What to work on:
A verbatim reproduction of the lines below, from the line containing "DRIVER1 pin IN2: GP0 -> GP10" through the line containing "STEPPER1 pin IN4: A6 -> A0", both ends included, is the whole required output.

━━━━━━━━

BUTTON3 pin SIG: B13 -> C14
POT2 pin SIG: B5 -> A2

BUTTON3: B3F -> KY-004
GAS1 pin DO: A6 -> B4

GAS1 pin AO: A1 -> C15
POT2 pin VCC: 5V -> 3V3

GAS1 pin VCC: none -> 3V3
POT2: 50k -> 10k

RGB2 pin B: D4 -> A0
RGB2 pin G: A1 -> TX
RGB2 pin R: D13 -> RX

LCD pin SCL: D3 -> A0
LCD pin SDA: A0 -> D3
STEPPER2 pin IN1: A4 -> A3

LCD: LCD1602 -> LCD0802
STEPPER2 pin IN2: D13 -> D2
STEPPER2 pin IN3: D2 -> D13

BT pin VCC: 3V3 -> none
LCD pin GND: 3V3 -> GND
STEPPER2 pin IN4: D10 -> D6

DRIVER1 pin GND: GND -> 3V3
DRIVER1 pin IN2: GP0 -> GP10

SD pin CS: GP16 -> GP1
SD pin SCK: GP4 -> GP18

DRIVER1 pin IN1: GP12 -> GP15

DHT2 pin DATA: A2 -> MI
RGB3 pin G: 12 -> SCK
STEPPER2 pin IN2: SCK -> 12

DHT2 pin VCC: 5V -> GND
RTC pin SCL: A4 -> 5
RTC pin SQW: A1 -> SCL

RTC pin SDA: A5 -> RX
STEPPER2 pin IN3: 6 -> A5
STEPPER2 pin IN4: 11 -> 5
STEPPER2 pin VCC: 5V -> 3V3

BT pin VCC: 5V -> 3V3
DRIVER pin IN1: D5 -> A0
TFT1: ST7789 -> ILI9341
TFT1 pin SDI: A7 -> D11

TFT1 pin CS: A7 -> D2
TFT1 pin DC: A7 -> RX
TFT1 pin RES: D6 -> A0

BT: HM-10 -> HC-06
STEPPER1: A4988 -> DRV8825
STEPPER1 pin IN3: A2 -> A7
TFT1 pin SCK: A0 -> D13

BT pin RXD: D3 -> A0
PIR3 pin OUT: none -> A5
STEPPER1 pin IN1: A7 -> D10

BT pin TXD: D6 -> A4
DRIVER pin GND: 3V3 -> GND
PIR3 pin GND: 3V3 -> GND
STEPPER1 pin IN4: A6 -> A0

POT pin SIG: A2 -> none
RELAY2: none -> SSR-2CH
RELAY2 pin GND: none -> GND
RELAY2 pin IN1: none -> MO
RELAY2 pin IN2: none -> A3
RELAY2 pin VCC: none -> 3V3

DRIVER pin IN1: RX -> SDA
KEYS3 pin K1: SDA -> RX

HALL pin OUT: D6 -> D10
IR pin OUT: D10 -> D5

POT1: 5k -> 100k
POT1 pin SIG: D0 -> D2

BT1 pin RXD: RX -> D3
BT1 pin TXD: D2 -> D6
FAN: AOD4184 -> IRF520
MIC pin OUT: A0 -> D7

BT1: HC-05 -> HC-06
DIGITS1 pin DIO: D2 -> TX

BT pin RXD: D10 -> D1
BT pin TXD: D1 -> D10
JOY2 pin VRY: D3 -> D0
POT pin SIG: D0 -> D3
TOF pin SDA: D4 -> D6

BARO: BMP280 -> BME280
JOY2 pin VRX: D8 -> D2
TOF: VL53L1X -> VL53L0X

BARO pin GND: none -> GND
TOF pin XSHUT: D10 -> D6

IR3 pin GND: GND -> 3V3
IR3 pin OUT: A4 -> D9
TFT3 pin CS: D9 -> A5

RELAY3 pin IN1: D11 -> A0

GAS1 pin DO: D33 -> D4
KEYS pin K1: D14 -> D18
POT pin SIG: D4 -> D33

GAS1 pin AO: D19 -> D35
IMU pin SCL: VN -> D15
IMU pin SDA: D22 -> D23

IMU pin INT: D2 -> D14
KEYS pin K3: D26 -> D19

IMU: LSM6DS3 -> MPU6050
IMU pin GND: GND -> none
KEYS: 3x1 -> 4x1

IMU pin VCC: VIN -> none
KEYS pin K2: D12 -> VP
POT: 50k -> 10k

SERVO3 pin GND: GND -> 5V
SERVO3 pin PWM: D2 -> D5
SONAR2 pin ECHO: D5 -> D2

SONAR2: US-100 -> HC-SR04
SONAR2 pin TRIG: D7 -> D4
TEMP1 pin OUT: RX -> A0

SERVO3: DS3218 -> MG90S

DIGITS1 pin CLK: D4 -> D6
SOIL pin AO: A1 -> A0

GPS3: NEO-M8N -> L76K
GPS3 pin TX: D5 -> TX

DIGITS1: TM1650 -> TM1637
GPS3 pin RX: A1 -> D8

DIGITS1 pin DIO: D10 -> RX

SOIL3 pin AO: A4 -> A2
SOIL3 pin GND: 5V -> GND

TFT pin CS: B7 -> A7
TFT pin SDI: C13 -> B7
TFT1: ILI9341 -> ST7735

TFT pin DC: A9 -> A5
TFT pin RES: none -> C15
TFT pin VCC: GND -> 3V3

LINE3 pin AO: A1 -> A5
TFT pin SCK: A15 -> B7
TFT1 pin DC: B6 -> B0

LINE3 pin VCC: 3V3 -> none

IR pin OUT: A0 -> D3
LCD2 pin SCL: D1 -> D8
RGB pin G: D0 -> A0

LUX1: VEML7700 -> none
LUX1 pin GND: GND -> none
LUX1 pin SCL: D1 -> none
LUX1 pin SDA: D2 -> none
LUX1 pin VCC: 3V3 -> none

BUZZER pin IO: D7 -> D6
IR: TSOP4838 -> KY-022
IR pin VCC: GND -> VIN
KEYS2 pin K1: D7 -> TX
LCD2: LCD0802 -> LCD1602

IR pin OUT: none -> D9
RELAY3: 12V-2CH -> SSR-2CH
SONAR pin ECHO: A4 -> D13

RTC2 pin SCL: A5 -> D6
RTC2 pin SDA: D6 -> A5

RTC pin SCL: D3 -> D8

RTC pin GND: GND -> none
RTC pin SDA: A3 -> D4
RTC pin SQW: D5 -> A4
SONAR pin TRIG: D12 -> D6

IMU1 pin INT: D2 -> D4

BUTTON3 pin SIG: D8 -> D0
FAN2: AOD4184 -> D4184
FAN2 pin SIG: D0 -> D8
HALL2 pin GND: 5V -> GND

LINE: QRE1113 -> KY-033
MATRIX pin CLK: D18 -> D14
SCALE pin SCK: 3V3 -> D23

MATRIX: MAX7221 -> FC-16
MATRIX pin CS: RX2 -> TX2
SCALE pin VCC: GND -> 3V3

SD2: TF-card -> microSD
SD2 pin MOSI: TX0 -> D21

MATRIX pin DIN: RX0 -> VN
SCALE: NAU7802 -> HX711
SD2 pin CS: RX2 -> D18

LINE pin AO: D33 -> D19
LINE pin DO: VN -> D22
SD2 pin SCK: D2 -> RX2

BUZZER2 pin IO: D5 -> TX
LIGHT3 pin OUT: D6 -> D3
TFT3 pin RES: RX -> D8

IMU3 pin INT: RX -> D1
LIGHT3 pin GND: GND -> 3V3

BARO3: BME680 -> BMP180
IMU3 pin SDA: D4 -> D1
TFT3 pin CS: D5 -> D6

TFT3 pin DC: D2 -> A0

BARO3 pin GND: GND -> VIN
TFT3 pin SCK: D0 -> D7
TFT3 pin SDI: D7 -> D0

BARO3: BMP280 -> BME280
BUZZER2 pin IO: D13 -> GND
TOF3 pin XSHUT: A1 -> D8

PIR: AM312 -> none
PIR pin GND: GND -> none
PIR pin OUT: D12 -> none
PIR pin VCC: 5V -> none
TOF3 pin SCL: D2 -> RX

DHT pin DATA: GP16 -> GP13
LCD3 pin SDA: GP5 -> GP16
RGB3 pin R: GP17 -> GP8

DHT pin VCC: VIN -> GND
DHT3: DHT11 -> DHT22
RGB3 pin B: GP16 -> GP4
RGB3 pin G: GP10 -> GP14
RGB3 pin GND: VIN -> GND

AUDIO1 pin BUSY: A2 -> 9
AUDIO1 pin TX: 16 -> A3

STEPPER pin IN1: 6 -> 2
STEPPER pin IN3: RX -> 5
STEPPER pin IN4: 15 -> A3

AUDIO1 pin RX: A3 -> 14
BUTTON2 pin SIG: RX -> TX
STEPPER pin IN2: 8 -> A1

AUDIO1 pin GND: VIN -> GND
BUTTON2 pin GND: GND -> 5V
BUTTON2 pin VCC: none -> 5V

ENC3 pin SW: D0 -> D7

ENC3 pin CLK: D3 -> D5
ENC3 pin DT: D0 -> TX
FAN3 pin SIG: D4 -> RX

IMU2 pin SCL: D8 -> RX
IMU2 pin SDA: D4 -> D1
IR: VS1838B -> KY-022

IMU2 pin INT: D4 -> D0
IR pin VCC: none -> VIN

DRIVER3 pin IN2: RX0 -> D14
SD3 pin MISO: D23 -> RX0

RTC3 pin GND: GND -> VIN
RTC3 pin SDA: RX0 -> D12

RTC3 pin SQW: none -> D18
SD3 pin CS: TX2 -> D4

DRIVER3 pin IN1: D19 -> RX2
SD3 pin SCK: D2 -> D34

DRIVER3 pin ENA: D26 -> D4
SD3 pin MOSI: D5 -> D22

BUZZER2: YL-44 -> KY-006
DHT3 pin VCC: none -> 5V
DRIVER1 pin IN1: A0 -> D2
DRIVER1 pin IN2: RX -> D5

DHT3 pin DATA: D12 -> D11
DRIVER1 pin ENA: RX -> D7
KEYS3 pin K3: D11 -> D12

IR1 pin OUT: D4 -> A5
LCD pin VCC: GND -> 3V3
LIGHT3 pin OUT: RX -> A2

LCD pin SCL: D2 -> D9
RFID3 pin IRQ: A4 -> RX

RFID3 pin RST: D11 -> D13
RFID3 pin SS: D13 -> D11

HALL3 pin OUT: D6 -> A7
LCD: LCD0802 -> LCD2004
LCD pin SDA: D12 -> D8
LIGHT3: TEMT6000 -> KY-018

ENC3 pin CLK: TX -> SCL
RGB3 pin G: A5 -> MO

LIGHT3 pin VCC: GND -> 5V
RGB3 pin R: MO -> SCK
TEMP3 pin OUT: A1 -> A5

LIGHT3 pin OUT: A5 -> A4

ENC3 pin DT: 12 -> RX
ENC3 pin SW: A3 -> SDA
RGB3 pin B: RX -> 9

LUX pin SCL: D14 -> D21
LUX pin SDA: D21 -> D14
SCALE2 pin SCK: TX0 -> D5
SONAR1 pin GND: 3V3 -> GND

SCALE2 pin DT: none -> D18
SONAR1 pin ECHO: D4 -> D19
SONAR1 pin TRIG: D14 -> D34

━━━━━━━━

Written response:
DRIVER1 pin IN2: GP0 -> GP10

SD pin CS: GP16 -> GP1
SD pin SCK: GP4 -> GP18

DRIVER1 pin IN1: GP12 -> GP15

DHT2 pin DATA: A2 -> MI
RGB3 pin G: 12 -> SCK
STEPPER2 pin IN2: SCK -> 12

DHT2 pin VCC: 5V -> GND
RTC pin SCL: A4 -> 5
RTC pin SQW: A1 -> SCL

RTC pin SDA: A5 -> RX
STEPPER2 pin IN3: 6 -> A5
STEPPER2 pin IN4: 11 -> 5
STEPPER2 pin VCC: 5V -> 3V3

BT pin VCC: 5V -> 3V3
DRIVER pin IN1: D5 -> A0
TFT1: ST7789 -> ILI9341
TFT1 pin SDI: A7 -> D11

TFT1 pin CS: A7 -> D2
TFT1 pin DC: A7 -> RX
TFT1 pin RES: D6 -> A0

BT: HM-10 -> HC-06
STEPPER1: A4988 -> DRV8825
STEPPER1 pin IN3: A2 -> A7
TFT1 pin SCK: A0 -> D13

BT pin RXD: D3 -> A0
PIR3 pin OUT: none -> A5
STEPPER1 pin IN1: A7 -> D10

BT pin TXD: D6 -> A4
DRIVER pin GND: 3V3 -> GND
PIR3 pin GND: 3V3 -> GND
STEPPER1 pin IN4: A6 -> A0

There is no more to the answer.